[Coordinate-based change listings]
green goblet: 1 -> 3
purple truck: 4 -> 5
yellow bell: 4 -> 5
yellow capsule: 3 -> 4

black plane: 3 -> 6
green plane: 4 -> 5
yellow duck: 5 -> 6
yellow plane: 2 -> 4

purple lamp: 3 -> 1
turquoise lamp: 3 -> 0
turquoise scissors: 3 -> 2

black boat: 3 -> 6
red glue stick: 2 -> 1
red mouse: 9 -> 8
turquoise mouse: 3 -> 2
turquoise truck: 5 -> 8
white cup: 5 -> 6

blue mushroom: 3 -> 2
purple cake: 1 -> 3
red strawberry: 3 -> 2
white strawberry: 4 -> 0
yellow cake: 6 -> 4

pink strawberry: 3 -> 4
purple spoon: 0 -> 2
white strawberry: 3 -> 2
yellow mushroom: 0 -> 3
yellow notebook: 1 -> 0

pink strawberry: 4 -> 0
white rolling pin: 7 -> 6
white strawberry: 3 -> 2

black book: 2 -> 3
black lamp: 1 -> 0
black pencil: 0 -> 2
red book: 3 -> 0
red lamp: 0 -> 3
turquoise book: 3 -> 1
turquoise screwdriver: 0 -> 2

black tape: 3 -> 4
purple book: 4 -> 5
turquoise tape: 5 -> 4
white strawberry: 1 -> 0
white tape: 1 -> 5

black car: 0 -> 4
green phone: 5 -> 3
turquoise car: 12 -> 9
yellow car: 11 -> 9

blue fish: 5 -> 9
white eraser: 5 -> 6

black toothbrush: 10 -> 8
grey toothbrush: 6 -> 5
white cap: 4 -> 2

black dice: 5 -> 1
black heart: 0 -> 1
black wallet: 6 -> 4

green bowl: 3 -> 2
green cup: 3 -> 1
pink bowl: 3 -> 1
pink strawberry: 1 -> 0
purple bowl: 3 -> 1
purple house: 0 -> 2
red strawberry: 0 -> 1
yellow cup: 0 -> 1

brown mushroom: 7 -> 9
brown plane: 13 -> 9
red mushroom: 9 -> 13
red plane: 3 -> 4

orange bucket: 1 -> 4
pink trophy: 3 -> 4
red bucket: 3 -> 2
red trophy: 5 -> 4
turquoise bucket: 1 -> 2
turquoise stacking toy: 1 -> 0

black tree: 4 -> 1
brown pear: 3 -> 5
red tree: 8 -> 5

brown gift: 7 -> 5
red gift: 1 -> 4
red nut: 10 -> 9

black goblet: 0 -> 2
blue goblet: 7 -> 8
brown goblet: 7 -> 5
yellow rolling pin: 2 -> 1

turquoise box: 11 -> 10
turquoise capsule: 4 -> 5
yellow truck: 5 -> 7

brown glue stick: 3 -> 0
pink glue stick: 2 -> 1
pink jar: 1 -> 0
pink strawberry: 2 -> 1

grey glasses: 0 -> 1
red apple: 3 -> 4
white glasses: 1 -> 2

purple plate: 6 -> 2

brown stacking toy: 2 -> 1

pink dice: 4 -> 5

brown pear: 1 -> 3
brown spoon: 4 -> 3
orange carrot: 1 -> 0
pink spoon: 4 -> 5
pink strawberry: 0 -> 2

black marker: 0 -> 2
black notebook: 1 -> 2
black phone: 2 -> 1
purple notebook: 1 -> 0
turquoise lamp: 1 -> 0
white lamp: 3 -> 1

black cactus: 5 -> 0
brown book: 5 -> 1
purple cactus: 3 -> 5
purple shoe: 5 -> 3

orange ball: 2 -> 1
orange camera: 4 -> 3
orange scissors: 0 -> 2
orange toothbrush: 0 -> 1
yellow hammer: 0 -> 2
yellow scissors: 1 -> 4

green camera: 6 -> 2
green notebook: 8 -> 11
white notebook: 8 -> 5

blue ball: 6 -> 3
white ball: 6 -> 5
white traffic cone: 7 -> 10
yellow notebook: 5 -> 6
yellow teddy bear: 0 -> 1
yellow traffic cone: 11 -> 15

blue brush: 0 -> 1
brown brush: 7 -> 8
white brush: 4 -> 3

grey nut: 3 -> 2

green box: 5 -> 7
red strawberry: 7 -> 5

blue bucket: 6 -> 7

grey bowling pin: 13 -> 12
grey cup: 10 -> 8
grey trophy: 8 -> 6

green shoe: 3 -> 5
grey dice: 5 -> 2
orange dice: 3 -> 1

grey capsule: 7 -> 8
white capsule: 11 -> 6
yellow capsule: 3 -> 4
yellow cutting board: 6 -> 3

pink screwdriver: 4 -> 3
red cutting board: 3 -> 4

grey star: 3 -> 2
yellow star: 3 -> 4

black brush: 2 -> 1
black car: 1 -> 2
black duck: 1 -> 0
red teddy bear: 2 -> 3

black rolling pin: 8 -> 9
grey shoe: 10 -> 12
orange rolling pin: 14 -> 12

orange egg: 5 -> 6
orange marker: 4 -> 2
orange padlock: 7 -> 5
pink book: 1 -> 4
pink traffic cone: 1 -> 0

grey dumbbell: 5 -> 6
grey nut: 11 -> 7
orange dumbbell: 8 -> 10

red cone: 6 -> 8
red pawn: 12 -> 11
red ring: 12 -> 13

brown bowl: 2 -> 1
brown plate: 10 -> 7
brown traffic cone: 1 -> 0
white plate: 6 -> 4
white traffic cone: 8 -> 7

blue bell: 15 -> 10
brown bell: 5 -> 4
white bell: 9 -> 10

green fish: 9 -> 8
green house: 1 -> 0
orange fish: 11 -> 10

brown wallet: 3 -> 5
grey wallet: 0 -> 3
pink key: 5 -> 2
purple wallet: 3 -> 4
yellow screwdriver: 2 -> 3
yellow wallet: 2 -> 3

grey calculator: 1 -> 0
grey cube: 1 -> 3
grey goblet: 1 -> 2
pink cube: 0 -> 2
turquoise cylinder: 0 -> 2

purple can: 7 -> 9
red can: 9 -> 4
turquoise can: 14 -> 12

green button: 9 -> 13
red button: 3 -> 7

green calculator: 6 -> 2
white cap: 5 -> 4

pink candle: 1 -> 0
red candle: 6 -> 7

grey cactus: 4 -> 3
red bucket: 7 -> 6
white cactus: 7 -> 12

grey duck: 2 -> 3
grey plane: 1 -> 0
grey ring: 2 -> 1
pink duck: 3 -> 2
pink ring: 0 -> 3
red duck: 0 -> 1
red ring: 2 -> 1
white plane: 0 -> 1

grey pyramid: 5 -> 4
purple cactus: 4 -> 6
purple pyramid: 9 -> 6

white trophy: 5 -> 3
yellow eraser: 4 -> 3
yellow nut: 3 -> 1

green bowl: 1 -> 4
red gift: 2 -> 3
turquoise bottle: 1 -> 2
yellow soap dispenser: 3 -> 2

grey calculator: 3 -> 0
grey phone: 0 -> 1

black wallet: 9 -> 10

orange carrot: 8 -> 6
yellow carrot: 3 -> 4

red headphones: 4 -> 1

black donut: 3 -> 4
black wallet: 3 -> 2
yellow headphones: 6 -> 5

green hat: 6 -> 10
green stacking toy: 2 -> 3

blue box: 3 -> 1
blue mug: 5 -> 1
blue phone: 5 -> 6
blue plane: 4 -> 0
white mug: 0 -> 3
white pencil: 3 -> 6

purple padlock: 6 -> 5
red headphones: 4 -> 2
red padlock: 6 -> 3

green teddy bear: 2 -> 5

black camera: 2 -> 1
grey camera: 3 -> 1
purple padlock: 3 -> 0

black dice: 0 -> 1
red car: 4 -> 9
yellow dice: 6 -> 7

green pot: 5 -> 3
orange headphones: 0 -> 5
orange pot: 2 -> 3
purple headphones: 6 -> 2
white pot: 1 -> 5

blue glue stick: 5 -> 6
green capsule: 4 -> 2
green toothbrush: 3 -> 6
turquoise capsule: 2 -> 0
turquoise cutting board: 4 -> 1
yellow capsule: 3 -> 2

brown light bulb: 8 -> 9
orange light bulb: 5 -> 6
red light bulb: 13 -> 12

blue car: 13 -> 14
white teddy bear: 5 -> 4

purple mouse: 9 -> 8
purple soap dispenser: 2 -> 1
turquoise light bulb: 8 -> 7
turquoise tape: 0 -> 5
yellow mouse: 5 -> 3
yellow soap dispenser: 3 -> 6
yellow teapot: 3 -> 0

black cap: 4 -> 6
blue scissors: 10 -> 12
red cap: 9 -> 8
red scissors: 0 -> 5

> AIM OF THE EXERCISE
Begin with the first line of the data above and, please, print each line exactly until you have printed the line containing "turquoise scissors: 3 -> 2"; print nothing else.

> WORKED SOLUTION
green goblet: 1 -> 3
purple truck: 4 -> 5
yellow bell: 4 -> 5
yellow capsule: 3 -> 4

black plane: 3 -> 6
green plane: 4 -> 5
yellow duck: 5 -> 6
yellow plane: 2 -> 4

purple lamp: 3 -> 1
turquoise lamp: 3 -> 0
turquoise scissors: 3 -> 2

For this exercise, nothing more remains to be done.